PROBLEM DETAILS
Find the string "blue" in the entries and copy each line that has it.

AVAILABLE RECORDS

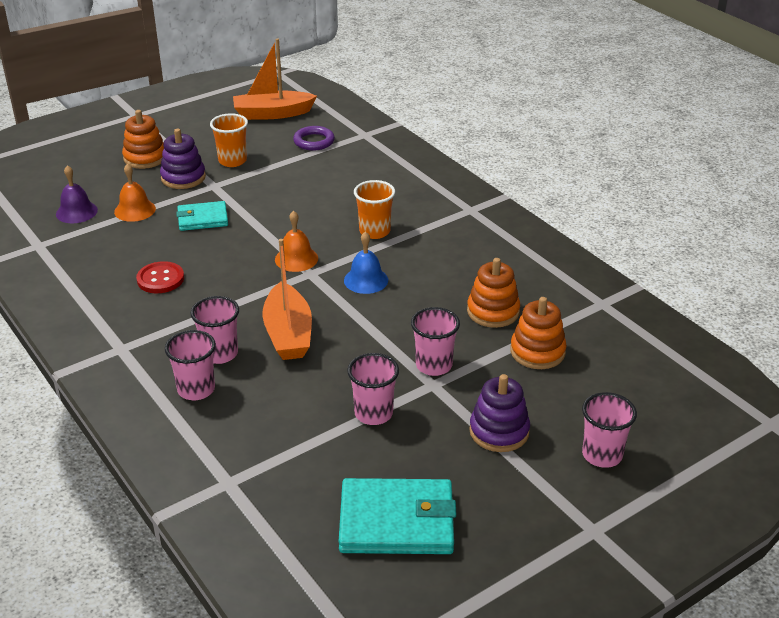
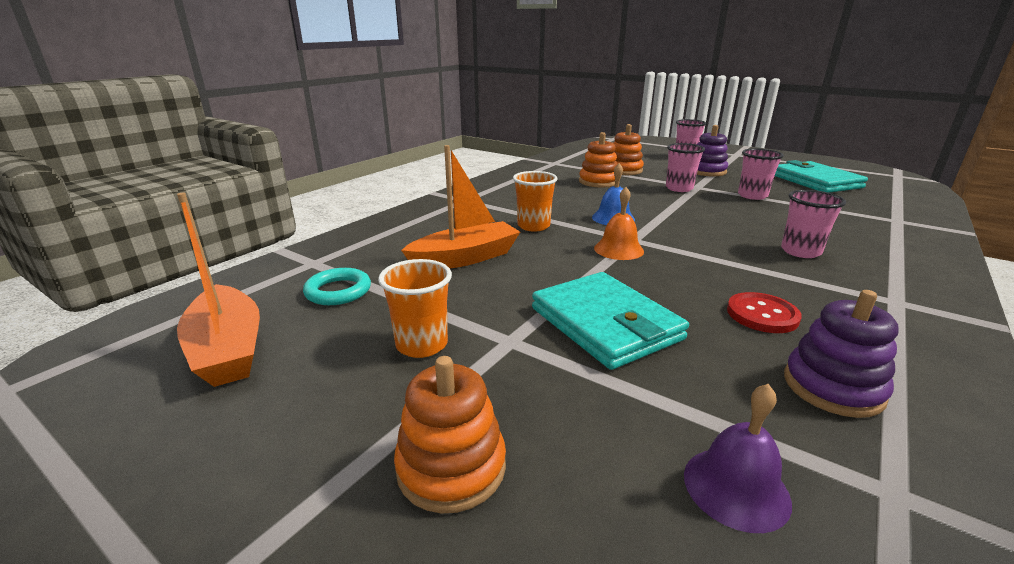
camera: 110 degrees left, 10 degrees down
orange bell [114,164,156,222] -> none
purple stacking toy [160,129,206,189] -> purple stacking toy moved to [784,290,899,418]
pink cup [165,330,216,400] -> none
turquoise wallet [176,201,228,231] -> turquoise wallet [532,272,689,370], size x1.67
orange boat [262,239,312,360] -> orange boat moved to [401,145,520,269]
purple ring [293,126,335,151] -> turquoise ring [303,268,371,305]

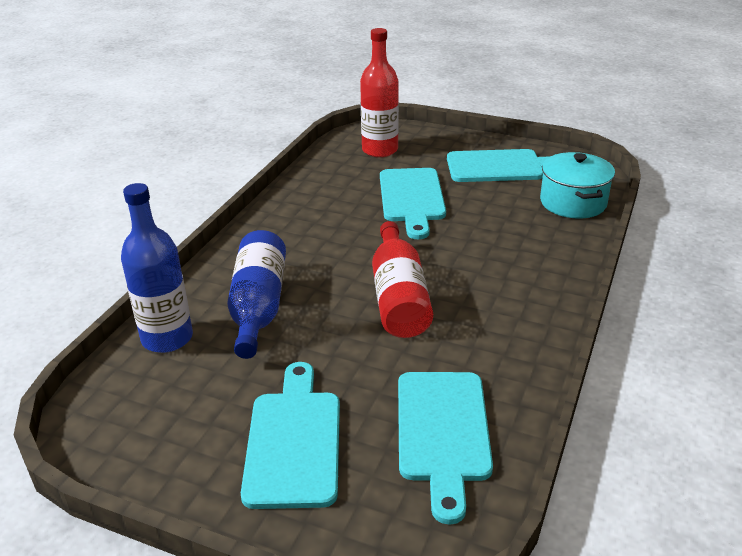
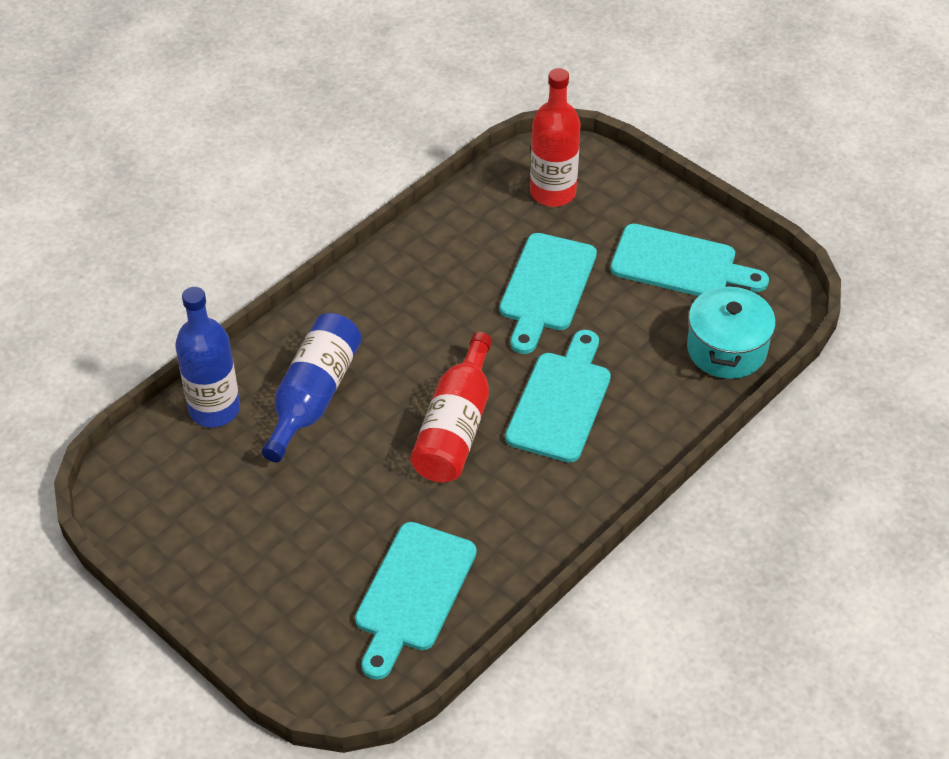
camera: 20 degrees right, 15 degrees up
turquoise cutting board [241,362,340,509] -> turquoise cutting board moved to [505,330,611,462]

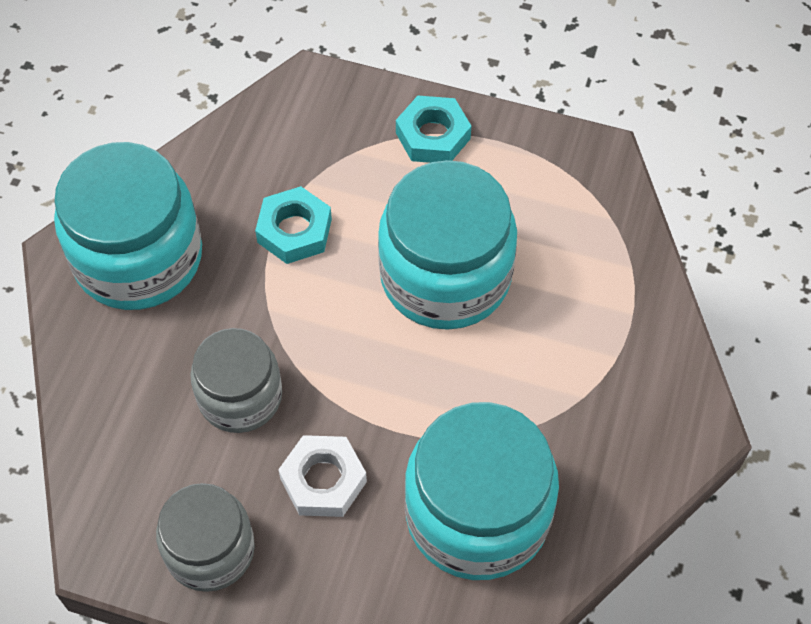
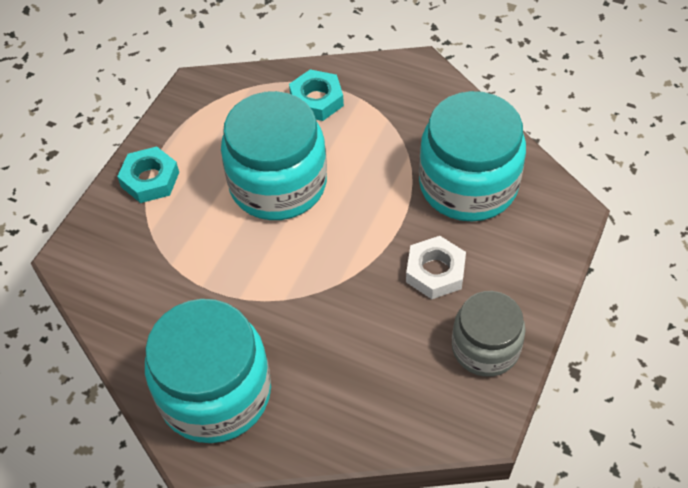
camera: 80 degrees left, 5 degrees down
grey jar [190,328,282,433] -> none
turquoise nut [255,186,332,264] -> turquoise nut moved to [289,69,344,121]

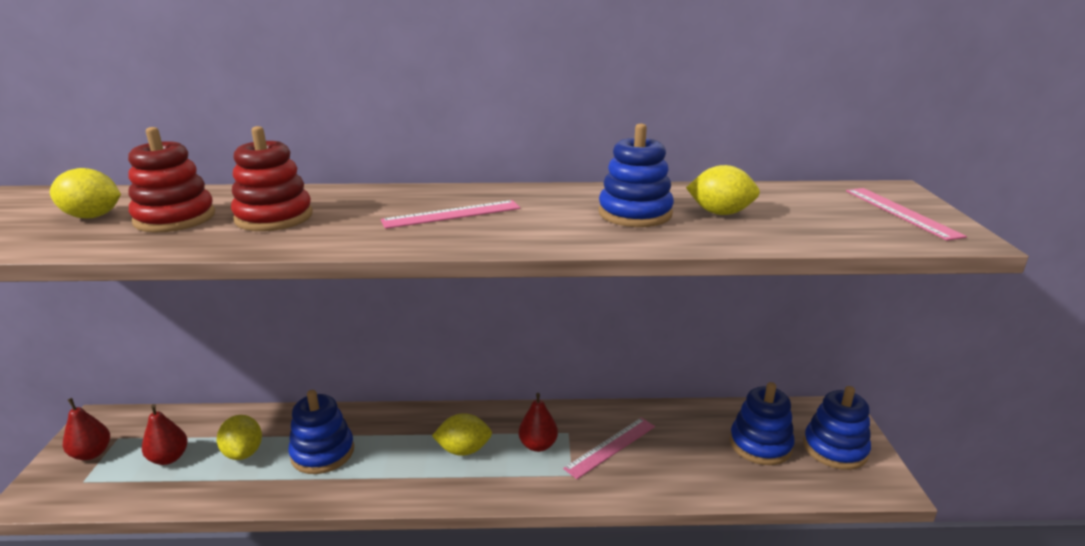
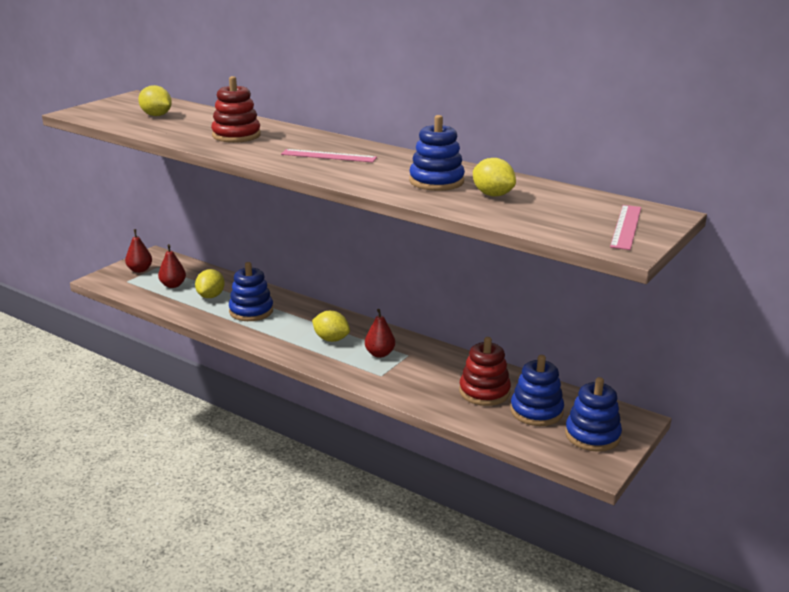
camera: 35 degrees right, 0 degrees up
red stacking toy [128,127,215,232] -> red stacking toy moved to [459,337,511,406]
pink ruler [563,418,655,479] -> none

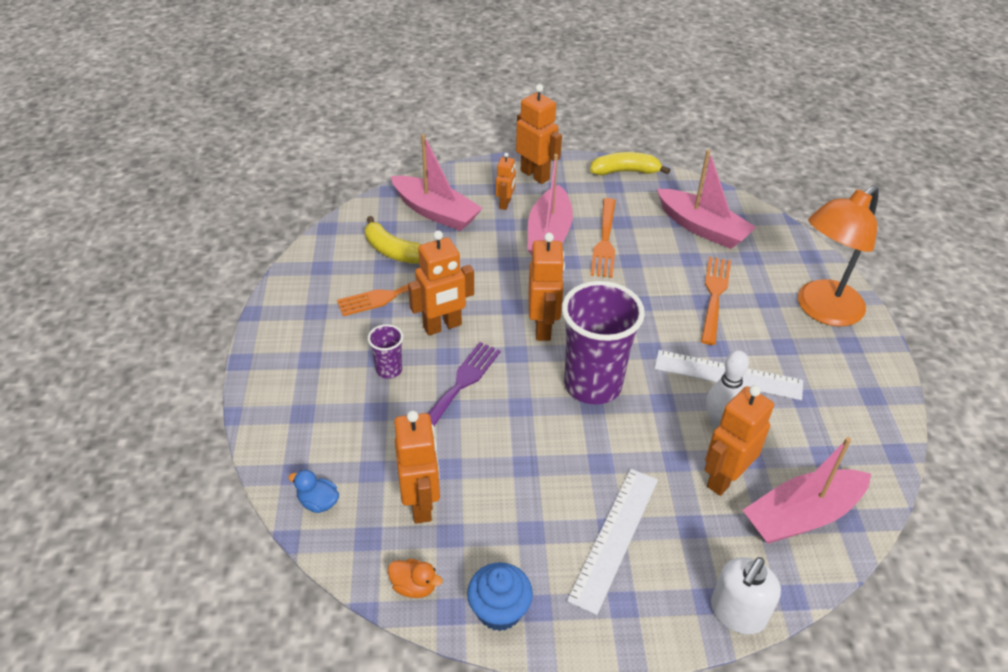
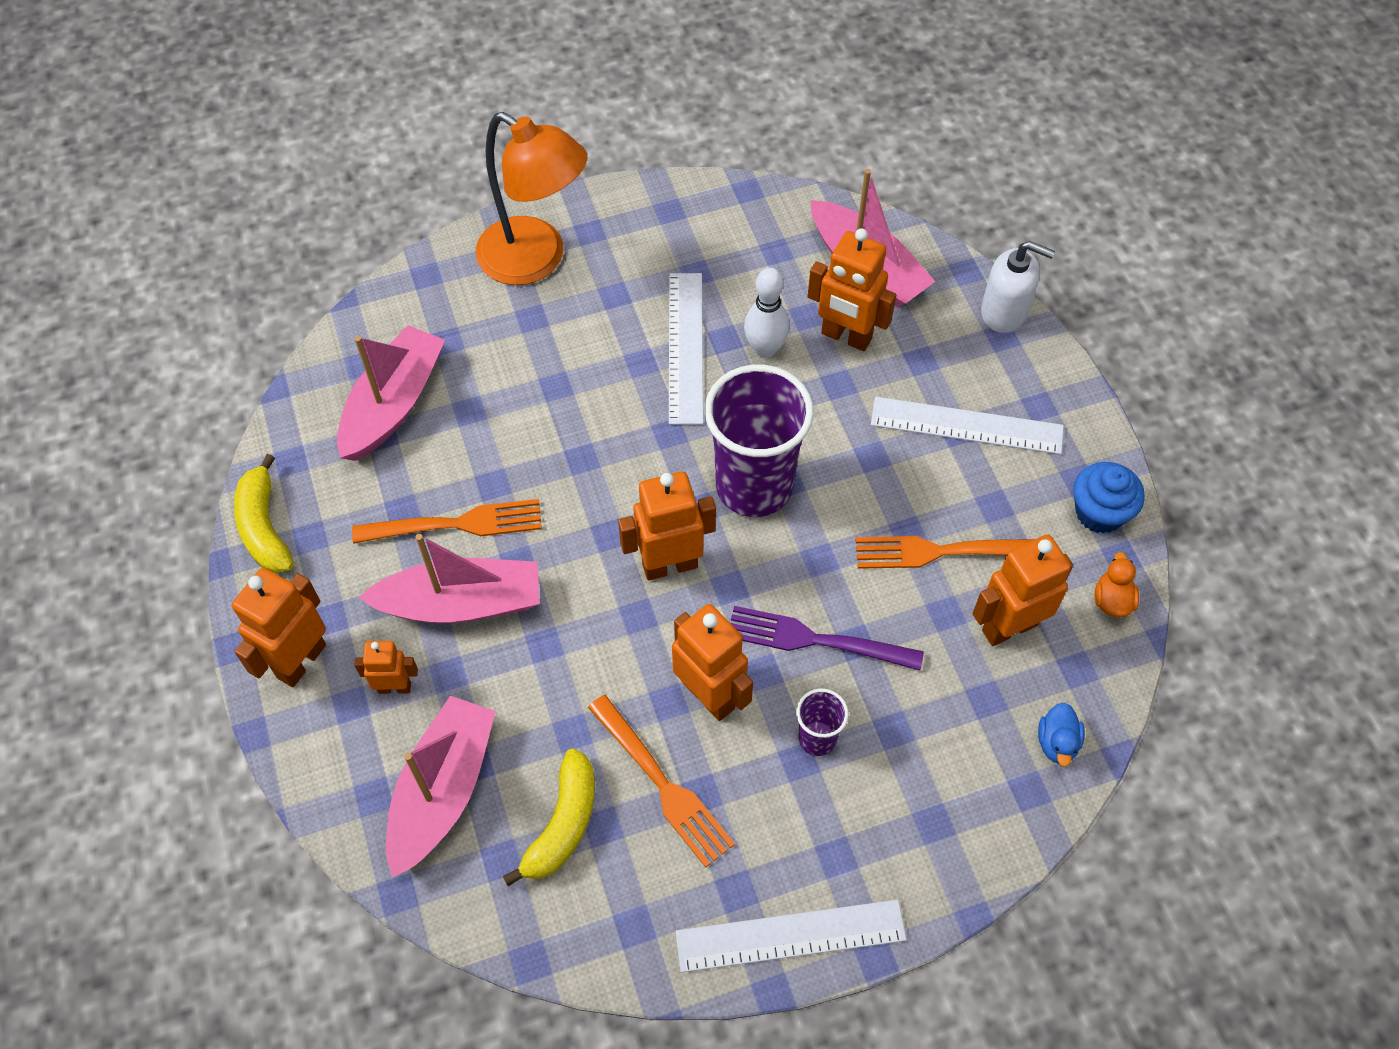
camera: 105 degrees left, 15 degrees up
orange fork [701,257,731,345] -> orange fork moved to [855,536,1035,569]
none -> white ruler [675,900,907,973]

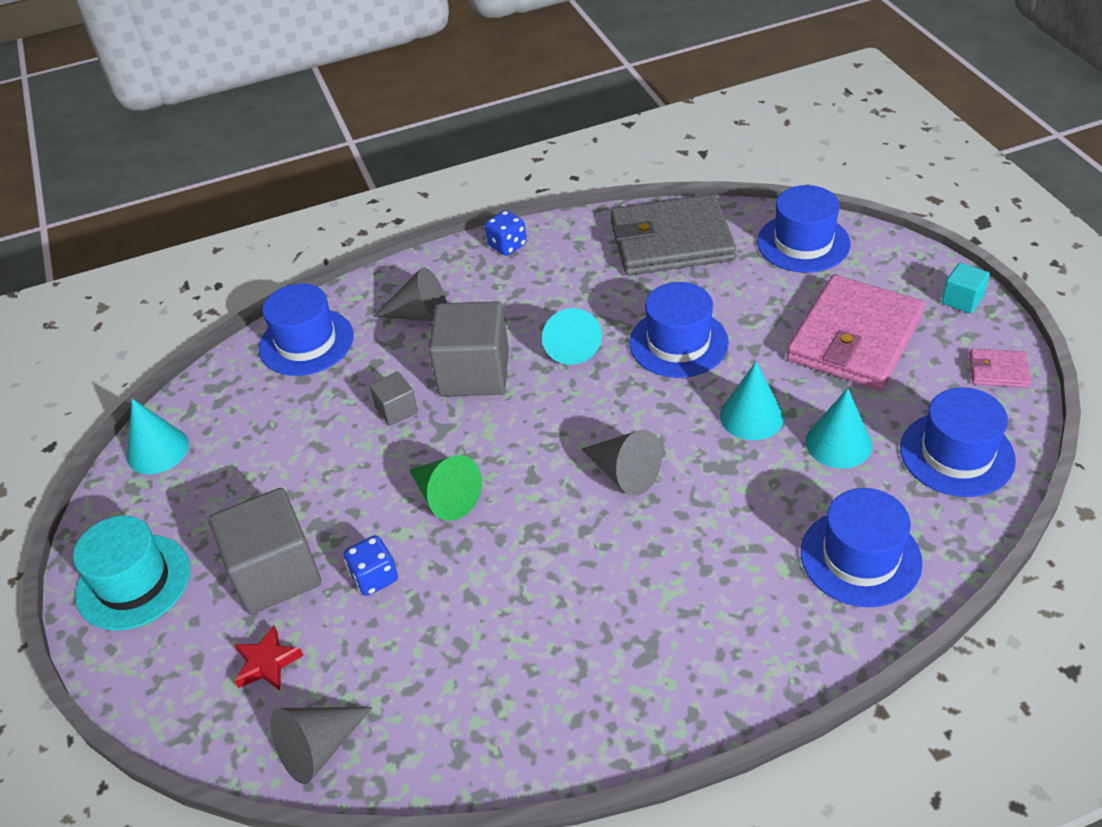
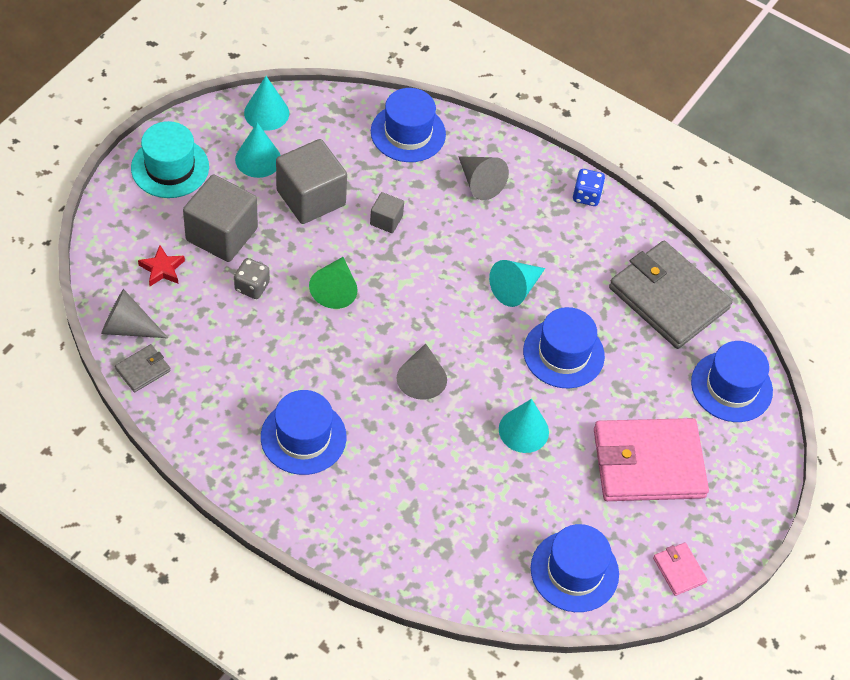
camera: 45 degrees right, 10 degrees up
blue dice [344,535,398,596] -> grey dice [234,258,270,299]
grey cube [428,301,509,396] -> grey cube moved to [276,139,347,224]
blue hat [801,488,923,607] -> blue hat moved to [261,390,347,475]
turquoise cone [806,388,872,468] -> turquoise cone moved to [235,123,281,178]
turquoise cube [941,263,990,314] -> none
none -> grey wallet [115,344,171,392]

RESULT OF THE EXERCISE
blue dice [344,535,398,596] -> grey dice [234,258,270,299]
blue hat [801,488,923,607] -> blue hat moved to [261,390,347,475]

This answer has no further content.